**PROBLEM DETAILS**
Tally every line of the listing where the string "with" is found, and state the total alone.

[Outline labeling records]
::::::::

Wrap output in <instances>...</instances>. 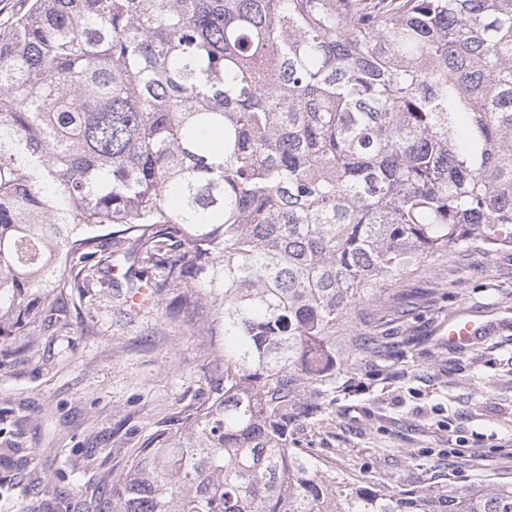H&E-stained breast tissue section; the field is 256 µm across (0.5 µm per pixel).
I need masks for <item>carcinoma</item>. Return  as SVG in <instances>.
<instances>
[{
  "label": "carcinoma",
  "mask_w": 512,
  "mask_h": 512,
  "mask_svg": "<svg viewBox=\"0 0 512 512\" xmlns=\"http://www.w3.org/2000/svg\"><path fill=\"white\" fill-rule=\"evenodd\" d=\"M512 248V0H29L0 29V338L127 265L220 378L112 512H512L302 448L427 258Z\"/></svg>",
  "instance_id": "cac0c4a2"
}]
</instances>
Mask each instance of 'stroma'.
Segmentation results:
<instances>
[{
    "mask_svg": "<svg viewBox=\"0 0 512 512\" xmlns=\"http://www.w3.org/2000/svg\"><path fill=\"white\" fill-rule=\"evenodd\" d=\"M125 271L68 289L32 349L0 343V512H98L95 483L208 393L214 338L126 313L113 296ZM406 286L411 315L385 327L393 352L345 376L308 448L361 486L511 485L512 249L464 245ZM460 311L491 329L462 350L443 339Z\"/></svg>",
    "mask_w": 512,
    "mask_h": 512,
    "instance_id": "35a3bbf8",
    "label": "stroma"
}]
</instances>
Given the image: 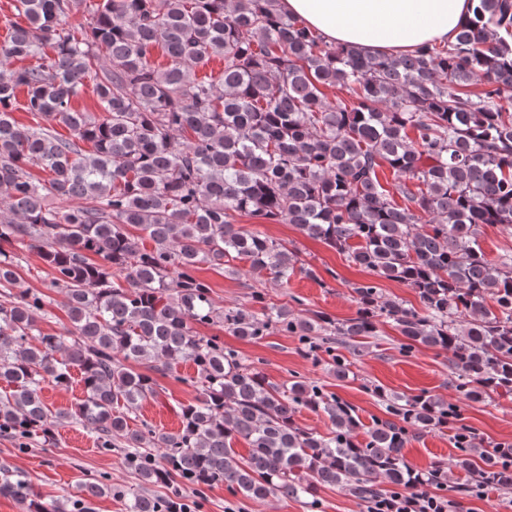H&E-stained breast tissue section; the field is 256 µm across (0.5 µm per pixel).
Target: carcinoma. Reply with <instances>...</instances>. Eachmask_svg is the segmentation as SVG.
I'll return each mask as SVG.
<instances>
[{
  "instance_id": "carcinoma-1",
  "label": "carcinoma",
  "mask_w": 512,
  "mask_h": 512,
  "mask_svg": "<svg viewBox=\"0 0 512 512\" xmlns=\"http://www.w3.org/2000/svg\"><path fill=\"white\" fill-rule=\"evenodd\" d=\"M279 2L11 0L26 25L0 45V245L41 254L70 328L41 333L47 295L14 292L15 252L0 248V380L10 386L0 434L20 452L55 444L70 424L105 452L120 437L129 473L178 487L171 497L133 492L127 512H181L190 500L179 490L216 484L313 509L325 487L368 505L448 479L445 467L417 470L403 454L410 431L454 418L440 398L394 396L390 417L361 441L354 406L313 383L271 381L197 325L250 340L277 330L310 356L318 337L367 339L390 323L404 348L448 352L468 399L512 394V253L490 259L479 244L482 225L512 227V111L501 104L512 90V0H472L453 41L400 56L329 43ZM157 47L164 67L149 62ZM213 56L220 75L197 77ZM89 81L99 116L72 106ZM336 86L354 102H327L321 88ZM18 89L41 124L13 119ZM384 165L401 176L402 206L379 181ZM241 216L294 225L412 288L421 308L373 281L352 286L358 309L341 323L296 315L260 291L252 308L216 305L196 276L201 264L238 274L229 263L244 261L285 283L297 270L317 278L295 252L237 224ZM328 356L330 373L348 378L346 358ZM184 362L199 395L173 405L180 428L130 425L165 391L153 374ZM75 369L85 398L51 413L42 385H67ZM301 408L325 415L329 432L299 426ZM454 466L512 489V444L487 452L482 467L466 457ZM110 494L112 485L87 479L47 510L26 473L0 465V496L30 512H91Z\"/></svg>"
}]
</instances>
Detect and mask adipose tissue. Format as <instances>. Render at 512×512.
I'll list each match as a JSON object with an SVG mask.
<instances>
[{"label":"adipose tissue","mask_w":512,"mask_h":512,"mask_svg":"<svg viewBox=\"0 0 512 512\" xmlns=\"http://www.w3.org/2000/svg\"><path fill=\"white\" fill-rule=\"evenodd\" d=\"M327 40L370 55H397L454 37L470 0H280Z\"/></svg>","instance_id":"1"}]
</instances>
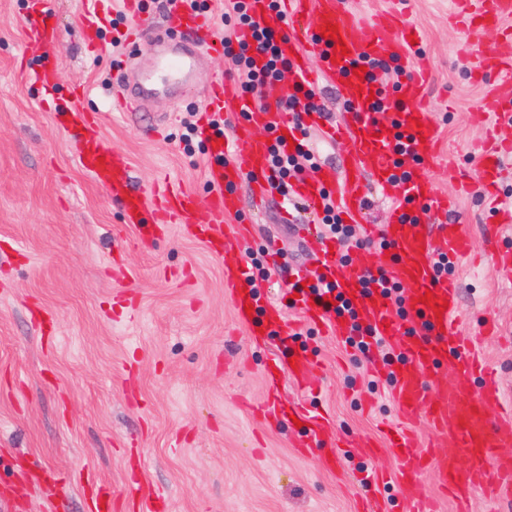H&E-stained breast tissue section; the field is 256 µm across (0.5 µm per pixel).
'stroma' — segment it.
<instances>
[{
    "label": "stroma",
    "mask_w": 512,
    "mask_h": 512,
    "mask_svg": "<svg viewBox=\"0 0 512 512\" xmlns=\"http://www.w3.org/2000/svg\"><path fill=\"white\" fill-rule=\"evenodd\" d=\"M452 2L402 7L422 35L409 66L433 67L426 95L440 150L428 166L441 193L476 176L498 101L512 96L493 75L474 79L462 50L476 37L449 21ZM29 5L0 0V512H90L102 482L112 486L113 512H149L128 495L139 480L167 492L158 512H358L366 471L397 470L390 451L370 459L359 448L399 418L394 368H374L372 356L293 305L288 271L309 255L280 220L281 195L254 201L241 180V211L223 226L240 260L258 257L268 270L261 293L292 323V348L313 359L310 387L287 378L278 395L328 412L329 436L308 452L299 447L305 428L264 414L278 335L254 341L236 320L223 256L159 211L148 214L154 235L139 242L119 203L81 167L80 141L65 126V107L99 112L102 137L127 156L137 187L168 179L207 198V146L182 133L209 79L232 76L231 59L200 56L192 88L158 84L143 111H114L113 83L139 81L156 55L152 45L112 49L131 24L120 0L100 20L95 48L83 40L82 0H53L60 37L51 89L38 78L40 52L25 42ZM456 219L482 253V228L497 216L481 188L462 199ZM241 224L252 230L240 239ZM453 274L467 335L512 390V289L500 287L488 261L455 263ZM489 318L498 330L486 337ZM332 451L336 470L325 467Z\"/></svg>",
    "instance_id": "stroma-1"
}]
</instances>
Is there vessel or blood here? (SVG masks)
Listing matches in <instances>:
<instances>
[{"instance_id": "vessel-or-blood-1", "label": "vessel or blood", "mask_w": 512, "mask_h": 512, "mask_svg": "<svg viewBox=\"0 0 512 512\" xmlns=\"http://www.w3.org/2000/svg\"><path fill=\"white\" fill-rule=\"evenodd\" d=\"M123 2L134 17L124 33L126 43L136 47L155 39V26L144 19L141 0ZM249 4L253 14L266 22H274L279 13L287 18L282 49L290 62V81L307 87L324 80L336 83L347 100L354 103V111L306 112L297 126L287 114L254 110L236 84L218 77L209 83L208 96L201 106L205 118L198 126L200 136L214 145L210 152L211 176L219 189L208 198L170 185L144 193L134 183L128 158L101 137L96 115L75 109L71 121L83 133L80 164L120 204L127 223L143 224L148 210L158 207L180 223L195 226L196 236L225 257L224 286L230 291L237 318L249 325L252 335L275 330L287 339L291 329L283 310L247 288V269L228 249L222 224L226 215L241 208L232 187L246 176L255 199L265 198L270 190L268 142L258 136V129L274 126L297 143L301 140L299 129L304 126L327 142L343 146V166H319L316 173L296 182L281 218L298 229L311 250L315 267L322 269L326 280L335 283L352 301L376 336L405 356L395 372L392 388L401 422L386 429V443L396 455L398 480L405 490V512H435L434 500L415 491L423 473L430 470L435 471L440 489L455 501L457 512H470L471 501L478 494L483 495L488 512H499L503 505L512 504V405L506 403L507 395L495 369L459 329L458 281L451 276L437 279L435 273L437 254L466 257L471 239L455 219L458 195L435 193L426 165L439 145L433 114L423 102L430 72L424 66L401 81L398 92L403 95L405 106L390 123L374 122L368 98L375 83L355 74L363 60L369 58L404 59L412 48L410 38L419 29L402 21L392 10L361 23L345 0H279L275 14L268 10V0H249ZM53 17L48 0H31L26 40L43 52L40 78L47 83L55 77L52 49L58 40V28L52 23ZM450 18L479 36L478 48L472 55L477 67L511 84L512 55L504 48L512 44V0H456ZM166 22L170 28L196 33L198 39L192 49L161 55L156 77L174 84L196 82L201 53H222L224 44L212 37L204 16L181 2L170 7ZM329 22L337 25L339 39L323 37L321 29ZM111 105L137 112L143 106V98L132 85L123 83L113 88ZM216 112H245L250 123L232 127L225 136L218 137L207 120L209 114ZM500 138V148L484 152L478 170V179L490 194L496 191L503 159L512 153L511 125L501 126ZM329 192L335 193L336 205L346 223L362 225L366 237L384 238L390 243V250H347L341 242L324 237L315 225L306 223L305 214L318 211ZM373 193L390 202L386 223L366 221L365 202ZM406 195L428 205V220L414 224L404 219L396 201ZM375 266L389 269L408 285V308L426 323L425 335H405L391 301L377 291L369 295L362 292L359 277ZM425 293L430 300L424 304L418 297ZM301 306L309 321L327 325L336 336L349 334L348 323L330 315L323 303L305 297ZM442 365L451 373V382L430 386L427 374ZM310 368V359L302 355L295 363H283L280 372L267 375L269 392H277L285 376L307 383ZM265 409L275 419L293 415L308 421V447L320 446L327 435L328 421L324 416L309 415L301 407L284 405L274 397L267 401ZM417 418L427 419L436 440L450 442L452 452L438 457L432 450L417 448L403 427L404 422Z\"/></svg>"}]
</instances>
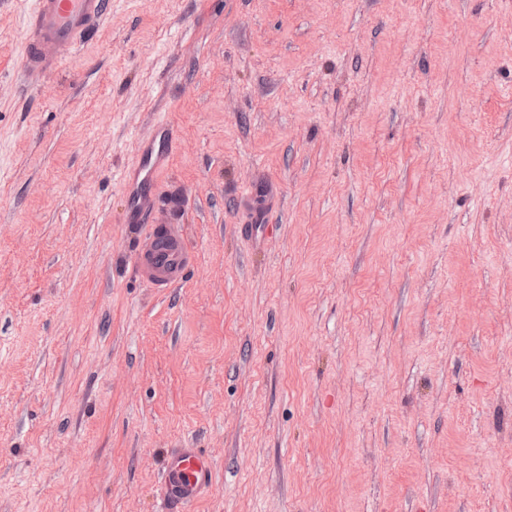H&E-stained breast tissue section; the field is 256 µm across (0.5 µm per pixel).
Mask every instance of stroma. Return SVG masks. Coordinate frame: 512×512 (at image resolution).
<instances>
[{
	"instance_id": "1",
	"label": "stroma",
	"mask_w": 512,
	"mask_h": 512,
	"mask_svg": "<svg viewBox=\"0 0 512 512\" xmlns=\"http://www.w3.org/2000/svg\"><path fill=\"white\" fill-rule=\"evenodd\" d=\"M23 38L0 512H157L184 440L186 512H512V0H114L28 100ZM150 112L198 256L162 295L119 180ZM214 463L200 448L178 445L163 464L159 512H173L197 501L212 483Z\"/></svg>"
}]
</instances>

::::::::

**THE RESPONSE**
2